- Try it: Reproduce word for word the lines between those holding "yellow cap [352,208,431,253]" and "none -> turquoise pencil [109,458,306,476]", inclusive, and nothing else from the data below.

[Coordinate-based object records]
**********

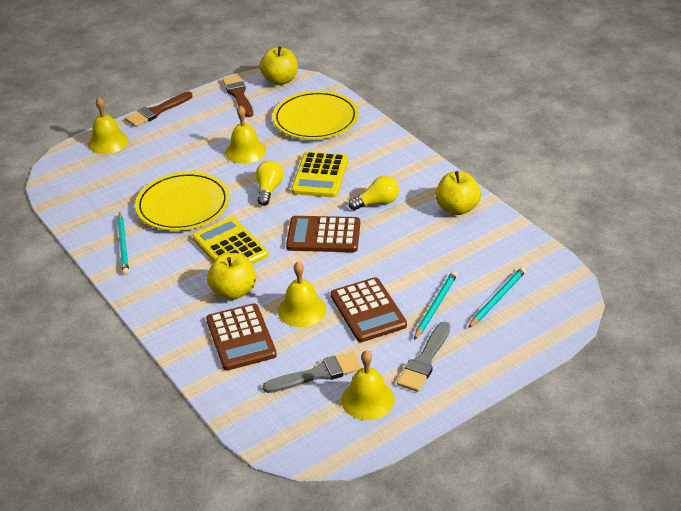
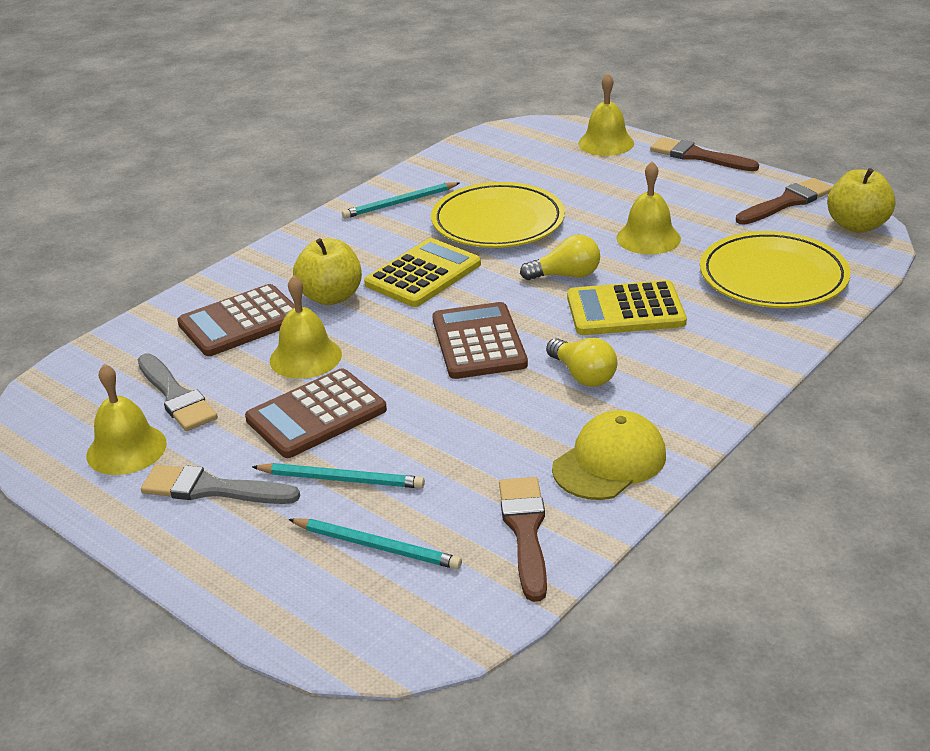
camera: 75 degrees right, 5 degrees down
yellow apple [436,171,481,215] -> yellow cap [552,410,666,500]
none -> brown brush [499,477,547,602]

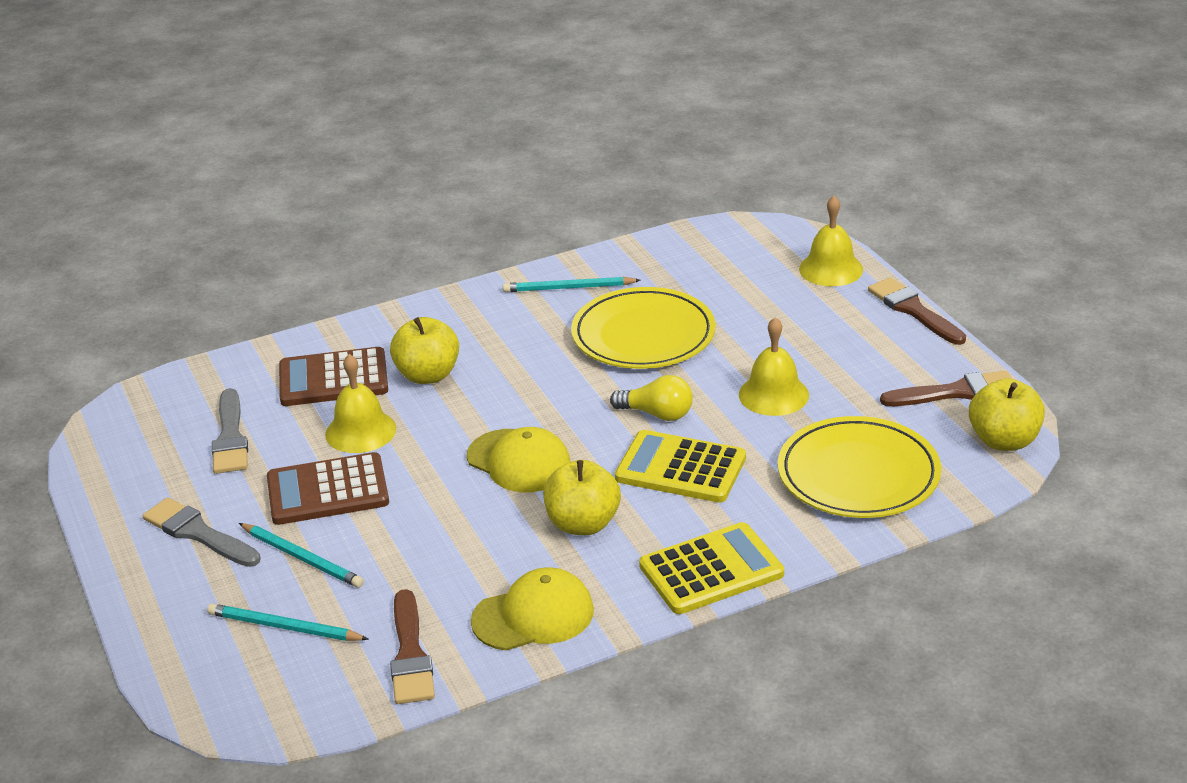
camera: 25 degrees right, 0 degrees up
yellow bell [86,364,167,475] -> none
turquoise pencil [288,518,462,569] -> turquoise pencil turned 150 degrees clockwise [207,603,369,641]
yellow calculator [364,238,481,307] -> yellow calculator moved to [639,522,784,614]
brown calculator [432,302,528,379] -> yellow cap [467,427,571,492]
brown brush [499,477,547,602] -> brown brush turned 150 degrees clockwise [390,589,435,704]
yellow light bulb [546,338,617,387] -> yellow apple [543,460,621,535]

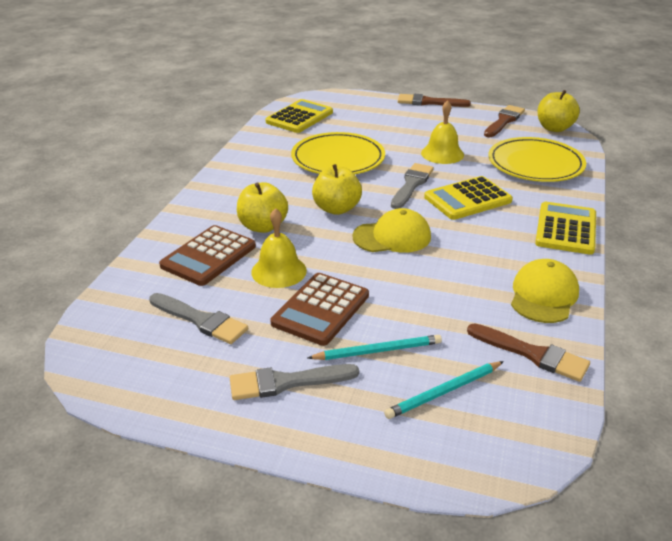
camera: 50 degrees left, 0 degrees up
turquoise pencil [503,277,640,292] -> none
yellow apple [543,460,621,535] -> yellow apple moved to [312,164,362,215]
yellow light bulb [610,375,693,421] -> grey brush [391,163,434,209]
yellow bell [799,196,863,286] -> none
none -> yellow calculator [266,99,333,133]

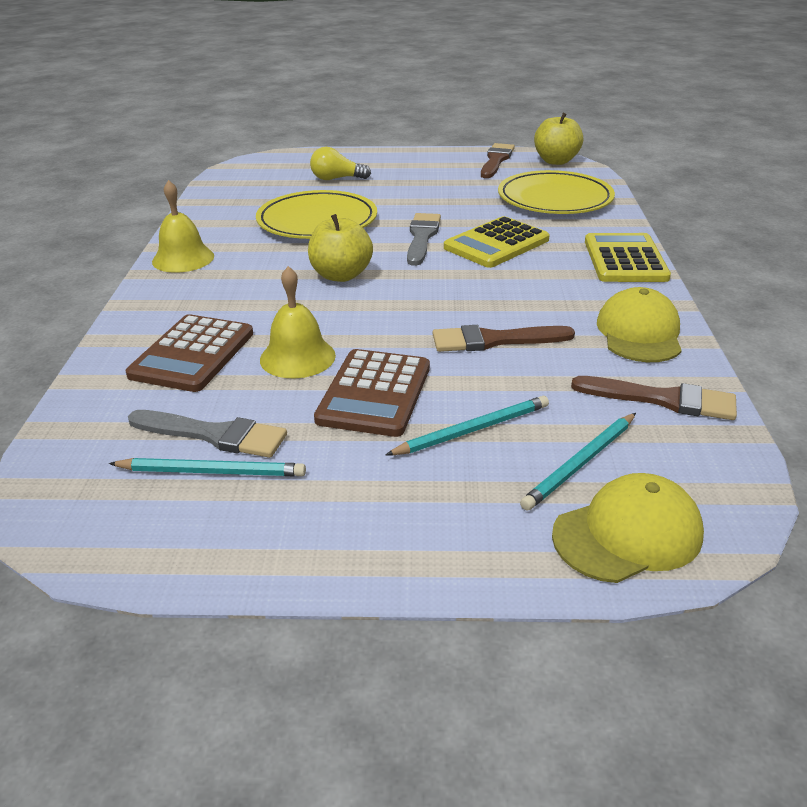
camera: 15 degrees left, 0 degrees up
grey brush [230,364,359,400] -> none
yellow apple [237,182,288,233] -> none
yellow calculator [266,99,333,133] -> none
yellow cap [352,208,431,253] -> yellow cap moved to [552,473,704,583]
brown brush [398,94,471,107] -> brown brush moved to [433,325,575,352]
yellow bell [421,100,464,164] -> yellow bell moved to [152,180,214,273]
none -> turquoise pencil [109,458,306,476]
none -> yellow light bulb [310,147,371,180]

**********

- Task output:
yellow cap [352,208,431,253] -> yellow cap moved to [552,473,704,583]
brown brush [398,94,471,107] -> brown brush moved to [433,325,575,352]
yellow bell [421,100,464,164] -> yellow bell moved to [152,180,214,273]
none -> turquoise pencil [109,458,306,476]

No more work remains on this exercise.